#### [AIM OF THE EXERCISE]
Leave out all images and set down the records exactly as given.

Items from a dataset
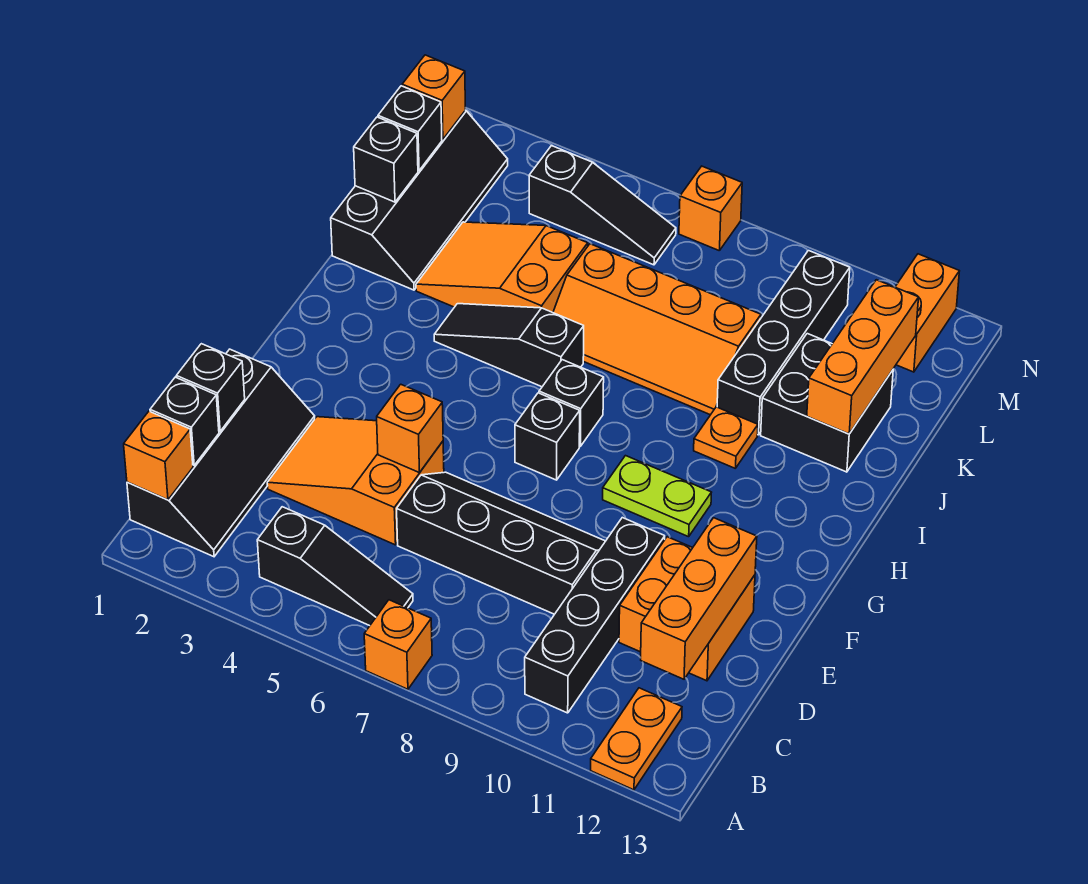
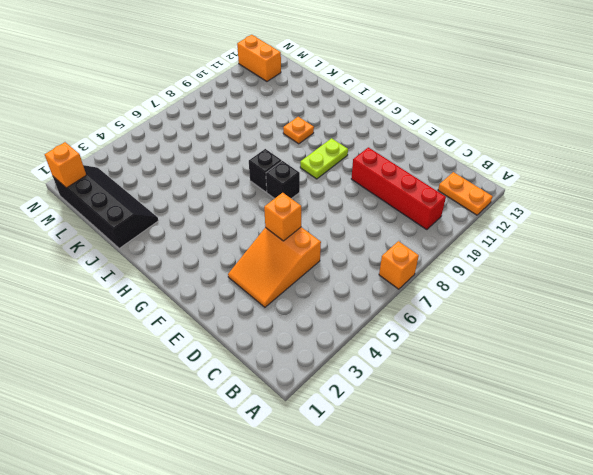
red brick B10:E10 level 1 -> black brick B10:E10 level 1
none -> black slope B1:E2 level 1 top 1
none -> black slope B4:B6 level 1 top 4
none -> black slope D6:E9 level 1 top D
none -> orange brick D11:E12 level 1

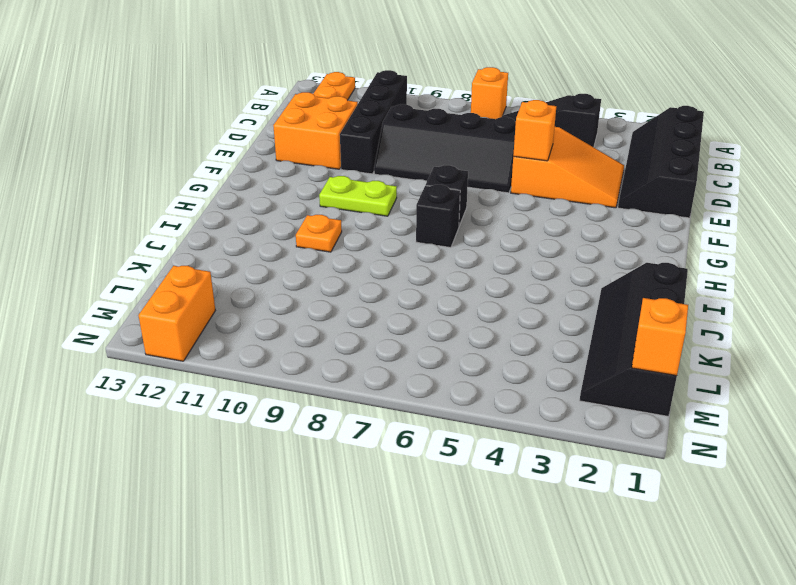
none -> black slope I4:I6 level 1 top 6
none -> orange slope J3:K5 level 1 top 5
none -> orange slope J6:K9 level 1 top K
none -> black brick J10:M10 level 1

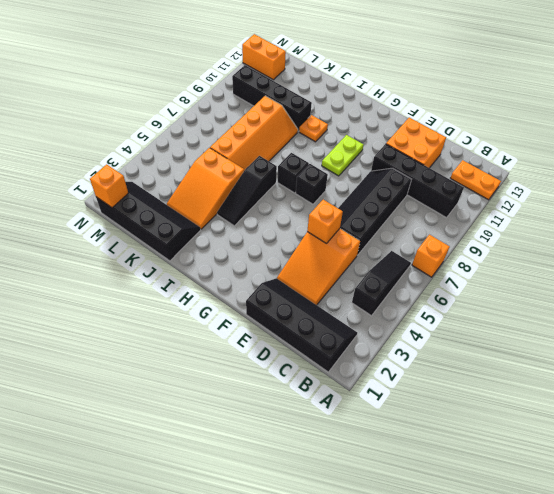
none -> black brick J11:K12 level 1
none -> black slope M4:M6 level 1 top 4
none -> orange brick N7 level 1
none -> orange brick B1 level 2

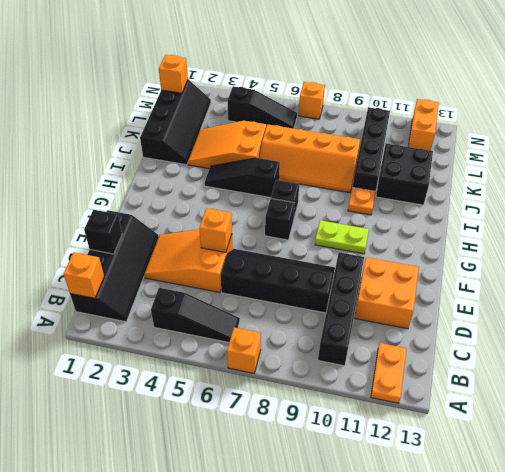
none -> black brick C1 level 2
none -> orange brick C12:E12 level 2
none -> orange brick J12:L12 level 2
none -> black brick K1 level 2

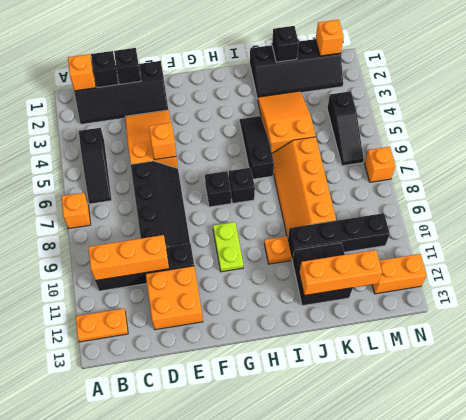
orange brick B10:D10 level 2 -> orange brick C12:E12 level 2
none -> black brick L1 level 2

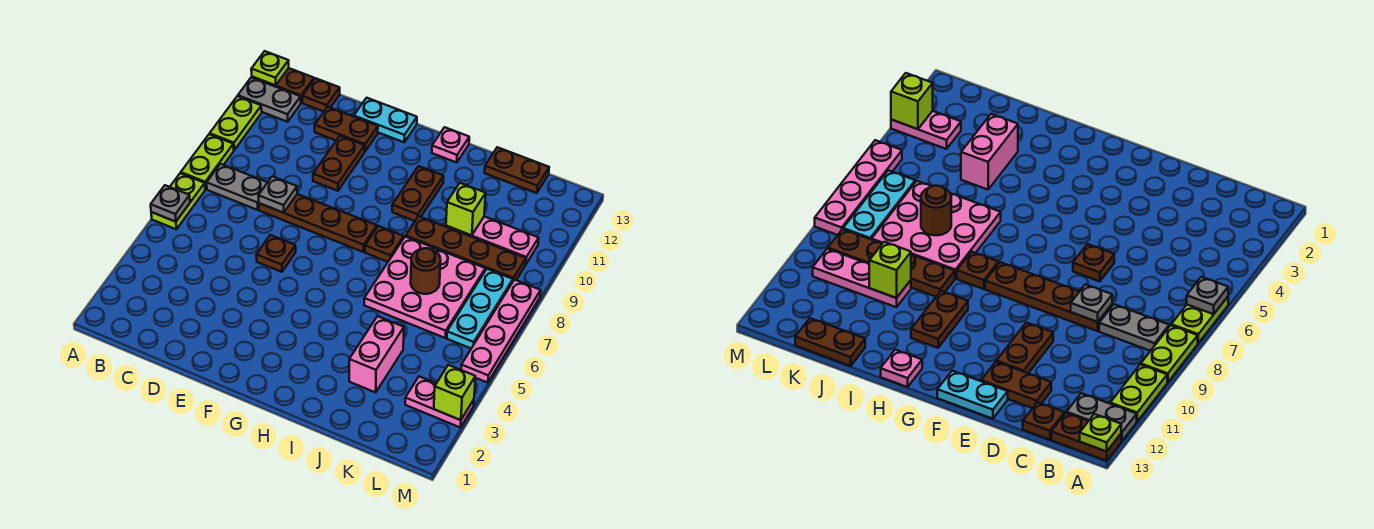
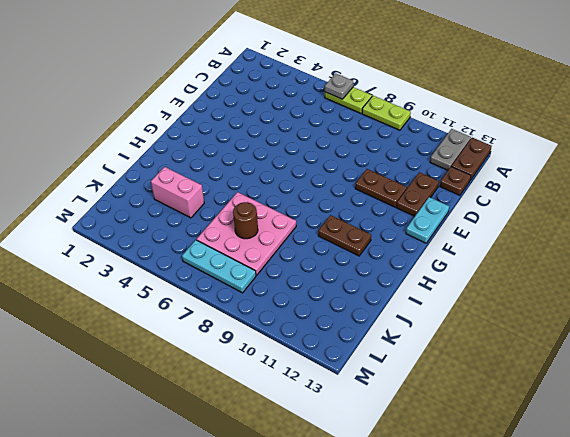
none -> lime plate A10:A11 level 1
none -> grey plate B8:C8 level 1
none -> brown plate D8:G8 level 1

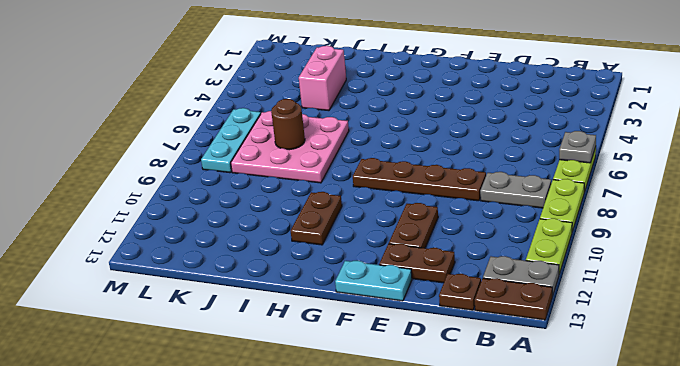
none -> brown plate E6 level 1
none -> brown plate H8 level 1
none -> pink plate H13 level 1

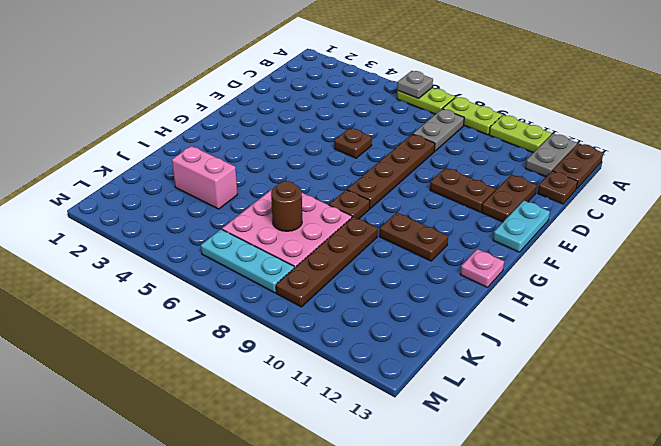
none -> pink plate J10:L10 level 1
none -> brown plate J13:K13 level 1
none -> pink plate L3:M3 level 1

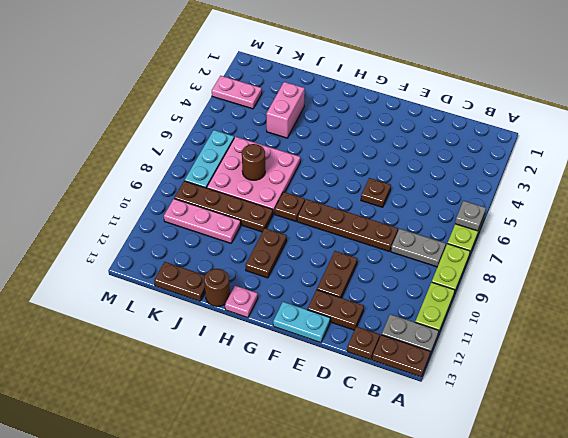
brown round brick I13 level 1 -> none
none -> pink plate M5:M8 level 1
none -> lime plate A13 level 2
none -> grey plate D8 level 2

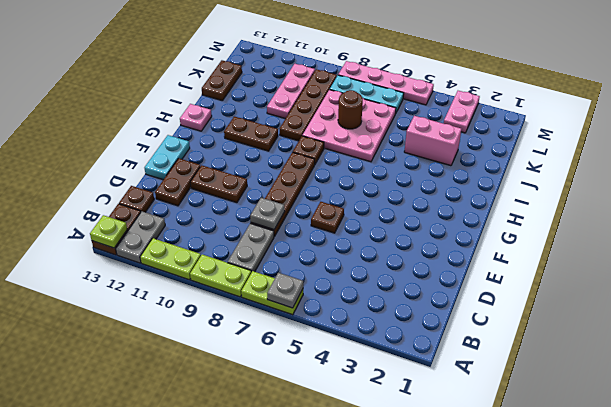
none -> lime brick J10 level 2
none -> lime brick M3 level 2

#### [RESULT OF THIS TASK]
red brick B10:E10 level 1 -> black brick B10:E10 level 1
none -> black slope B1:E2 level 1 top 1
none -> black slope B4:B6 level 1 top 4
none -> black slope D6:E9 level 1 top D
none -> orange brick D11:E12 level 1

none -> black slope I4:I6 level 1 top 6
none -> orange slope J3:K5 level 1 top 5
none -> orange slope J6:K9 level 1 top K
none -> black brick J10:M10 level 1

none -> black brick J11:K12 level 1
none -> black slope M4:M6 level 1 top 4
none -> orange brick N7 level 1
none -> orange brick B1 level 2

none -> black brick C1 level 2
none -> orange brick C12:E12 level 2
none -> orange brick J12:L12 level 2
none -> black brick K1 level 2

orange brick B10:D10 level 2 -> orange brick C12:E12 level 2
none -> black brick L1 level 2

none -> lime plate A10:A11 level 1
none -> grey plate B8:C8 level 1
none -> brown plate D8:G8 level 1

none -> brown plate E6 level 1
none -> brown plate H8 level 1
none -> pink plate H13 level 1

none -> pink plate J10:L10 level 1
none -> brown plate J13:K13 level 1
none -> pink plate L3:M3 level 1

brown round brick I13 level 1 -> none
none -> pink plate M5:M8 level 1
none -> lime plate A13 level 2
none -> grey plate D8 level 2

none -> lime brick J10 level 2
none -> lime brick M3 level 2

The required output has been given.